- [AVAILABLE DATA]:
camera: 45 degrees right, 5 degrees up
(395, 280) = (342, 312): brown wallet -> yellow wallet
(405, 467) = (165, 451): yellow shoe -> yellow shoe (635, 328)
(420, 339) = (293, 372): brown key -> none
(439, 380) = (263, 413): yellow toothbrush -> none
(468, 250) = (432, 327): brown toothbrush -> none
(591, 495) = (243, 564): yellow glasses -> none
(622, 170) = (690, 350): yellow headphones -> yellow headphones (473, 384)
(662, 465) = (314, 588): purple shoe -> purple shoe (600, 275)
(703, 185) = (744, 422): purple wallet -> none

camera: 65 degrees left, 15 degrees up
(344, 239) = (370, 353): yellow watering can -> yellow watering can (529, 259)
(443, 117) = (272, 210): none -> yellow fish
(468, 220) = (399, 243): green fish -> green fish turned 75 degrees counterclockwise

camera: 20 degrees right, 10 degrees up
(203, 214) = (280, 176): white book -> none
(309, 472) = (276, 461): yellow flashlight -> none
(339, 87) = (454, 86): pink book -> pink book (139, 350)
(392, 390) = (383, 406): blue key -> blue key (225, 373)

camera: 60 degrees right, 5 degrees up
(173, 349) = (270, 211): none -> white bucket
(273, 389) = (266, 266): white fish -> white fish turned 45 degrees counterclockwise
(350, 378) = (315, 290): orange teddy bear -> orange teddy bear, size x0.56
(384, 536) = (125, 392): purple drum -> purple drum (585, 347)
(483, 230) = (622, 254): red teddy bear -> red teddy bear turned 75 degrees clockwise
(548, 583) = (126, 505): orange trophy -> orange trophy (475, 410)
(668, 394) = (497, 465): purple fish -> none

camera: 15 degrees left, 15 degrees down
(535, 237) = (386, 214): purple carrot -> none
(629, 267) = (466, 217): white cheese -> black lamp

- [WHAT IS REQUIRED]: From the records above, print only the lines between the one holding "camera: 60 degrees right, 5 degrees up" and the one holding "(483, 230) = (622, 254): red", inclusive, exactly as they stand.

- [OUTPUT FOR THIS TASK]:
camera: 60 degrees right, 5 degrees up
(173, 349) = (270, 211): none -> white bucket
(273, 389) = (266, 266): white fish -> white fish turned 45 degrees counterclockwise
(350, 378) = (315, 290): orange teddy bear -> orange teddy bear, size x0.56
(384, 536) = (125, 392): purple drum -> purple drum (585, 347)
(483, 230) = (622, 254): red teddy bear -> red teddy bear turned 75 degrees clockwise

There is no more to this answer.